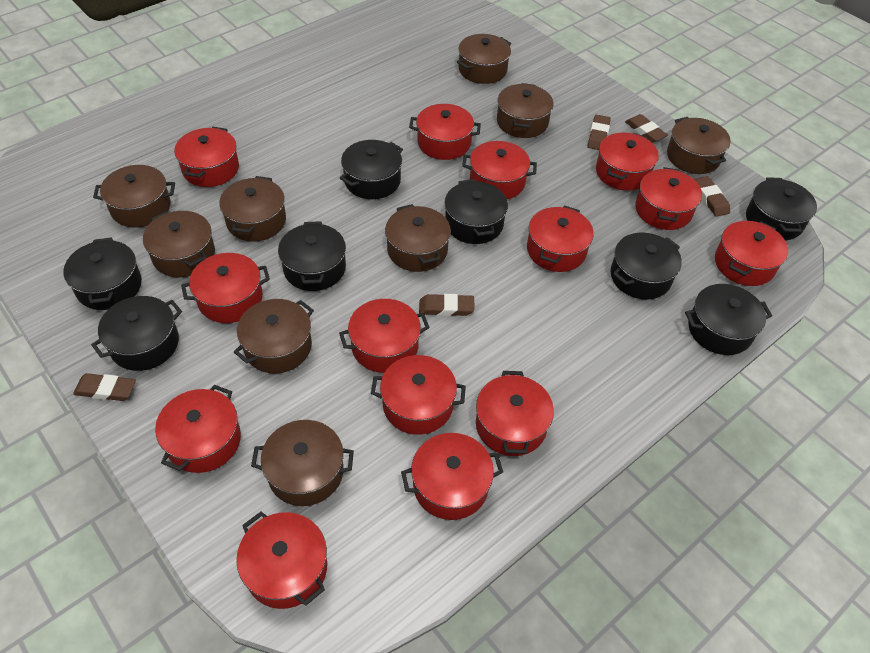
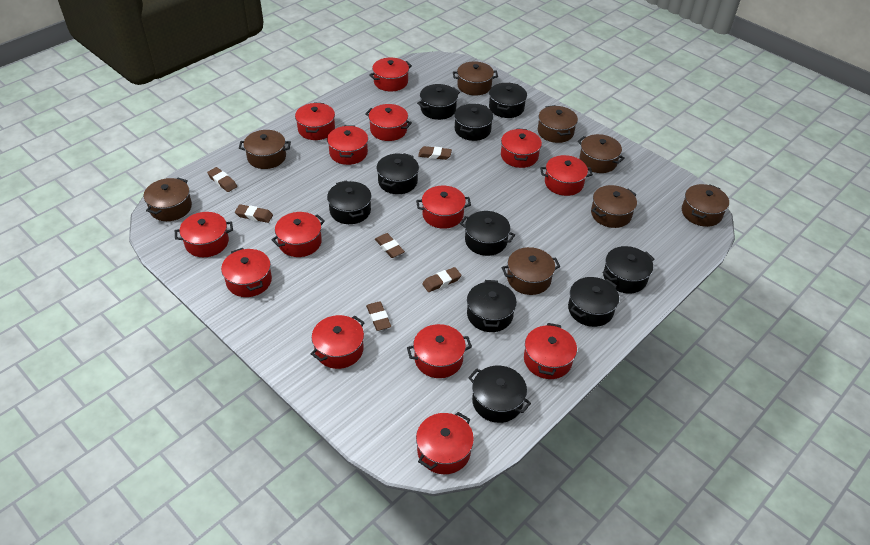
black pot: 8 -> 10
brown eraser: 5 -> 6
brown pot: 9 -> 8

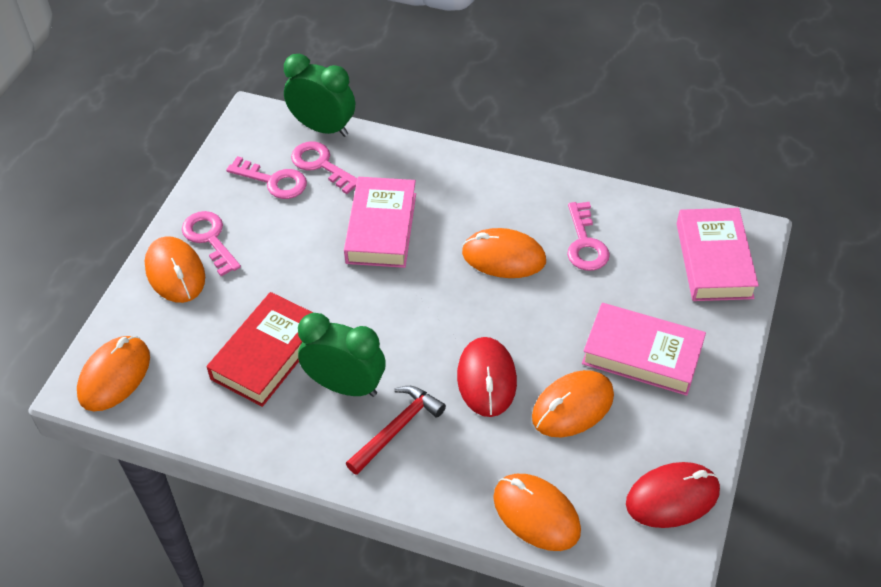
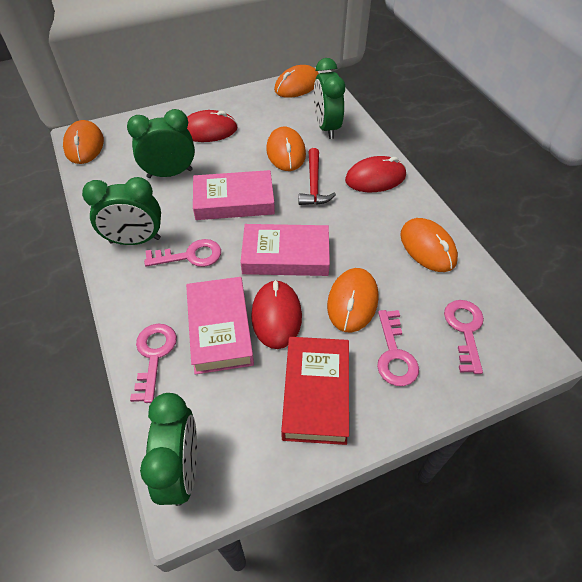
green clock: 2 -> 4
red mouse: 2 -> 3

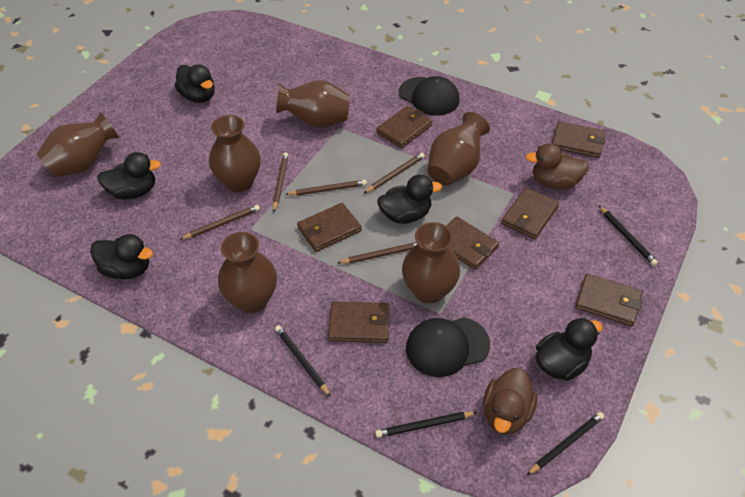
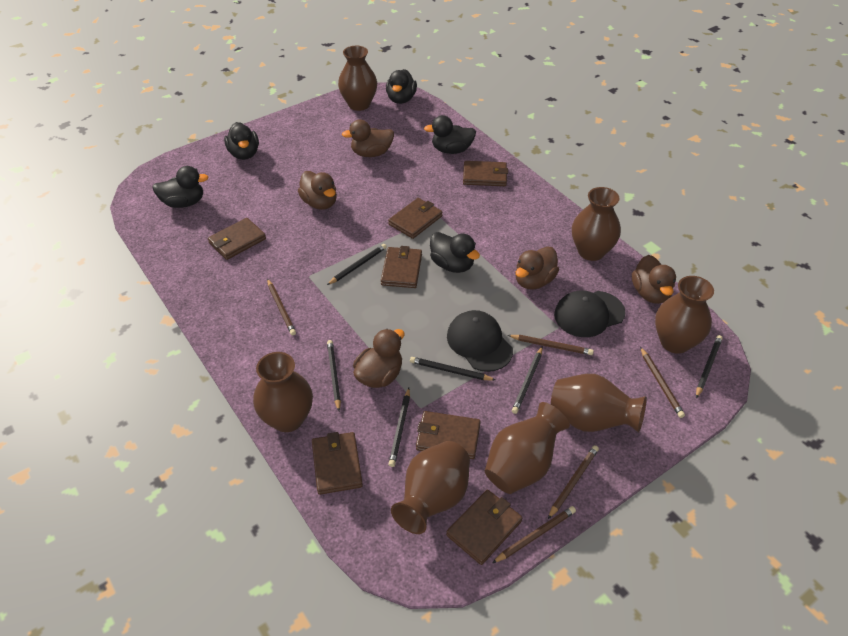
black pencil: 4 -> 6
brown duck: 2 -> 5
brown vase: 6 -> 7

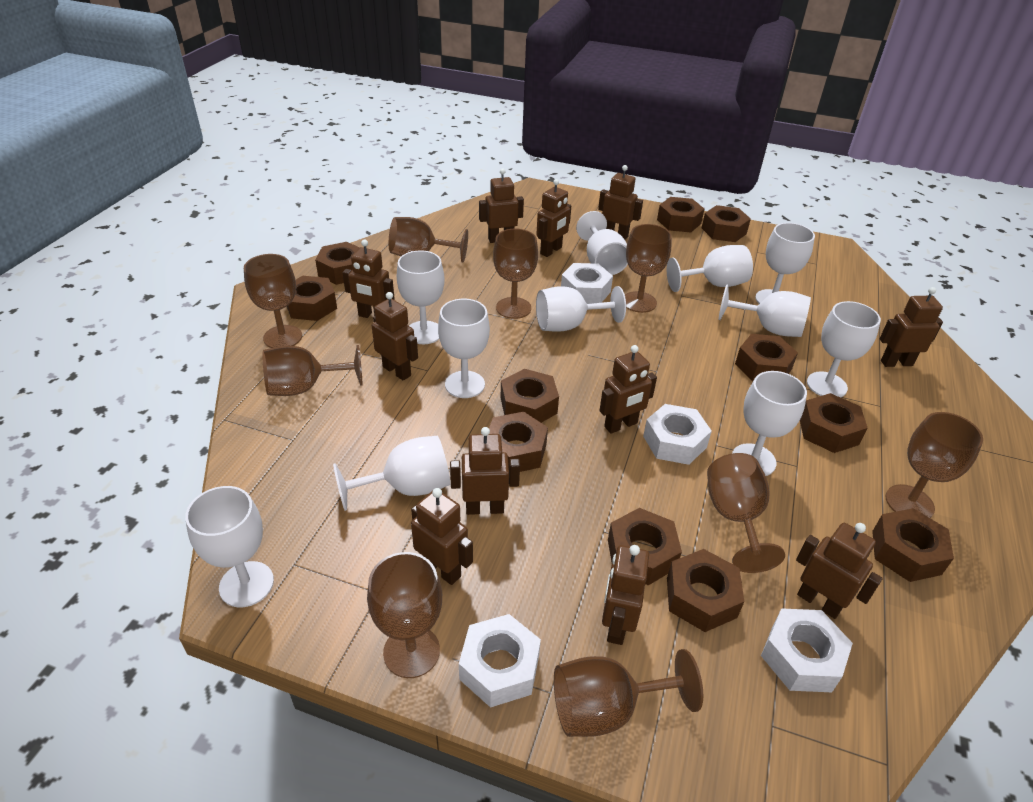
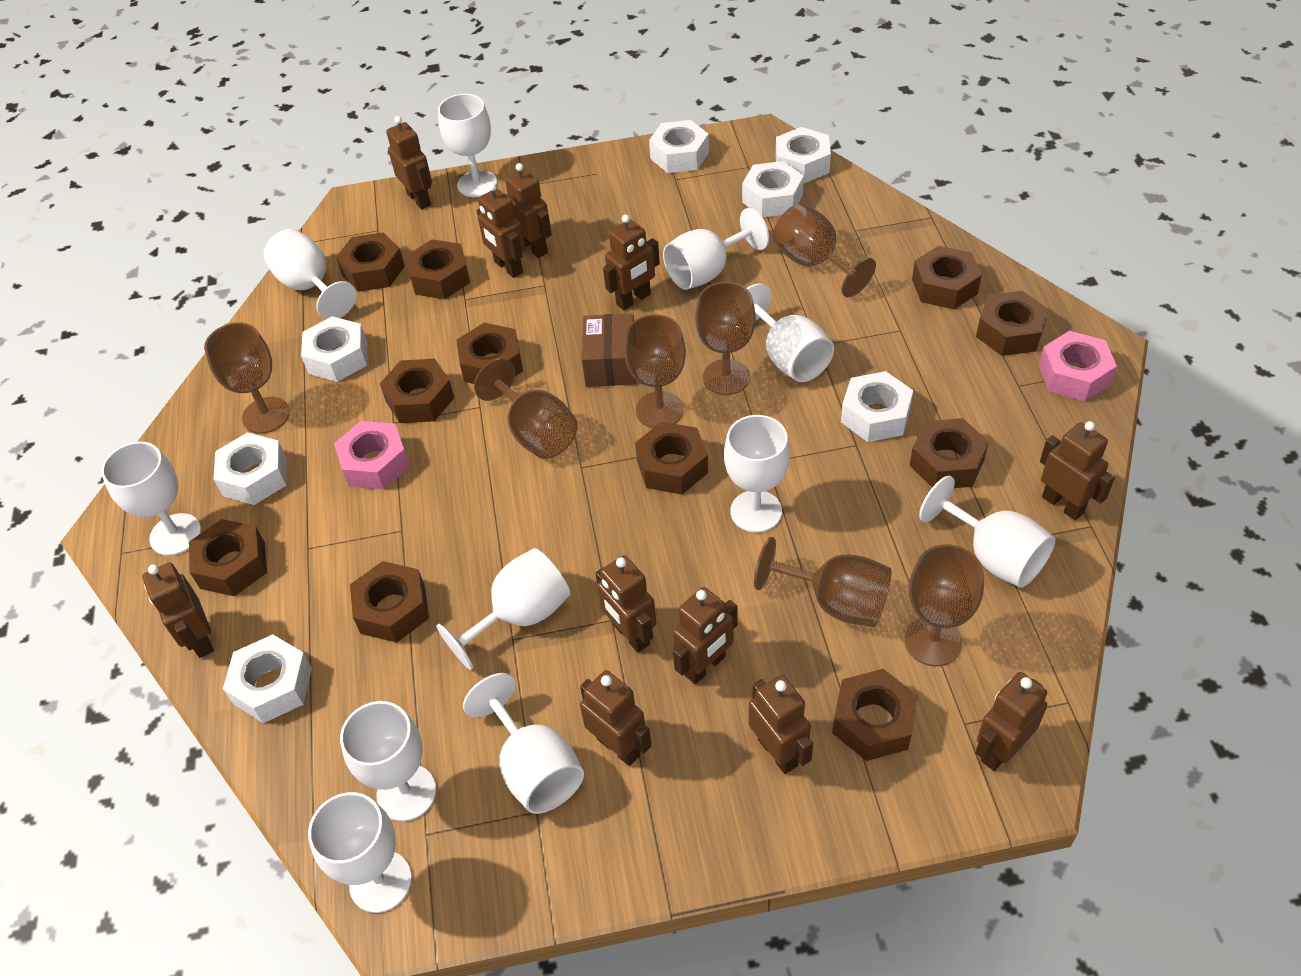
brown box: 0 -> 1
brown goblet: 9 -> 7
pink nut: 0 -> 2
white nut: 4 -> 7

* * *

*Your goal*
A verbatim copy of the listing, with all pictures removed, is required.

*Reply to the exercise*
black pot: 8 -> 10
brown eraser: 5 -> 6
brown pot: 9 -> 8

green clock: 2 -> 4
red mouse: 2 -> 3

black pencil: 4 -> 6
brown duck: 2 -> 5
brown vase: 6 -> 7

brown box: 0 -> 1
brown goblet: 9 -> 7
pink nut: 0 -> 2
white nut: 4 -> 7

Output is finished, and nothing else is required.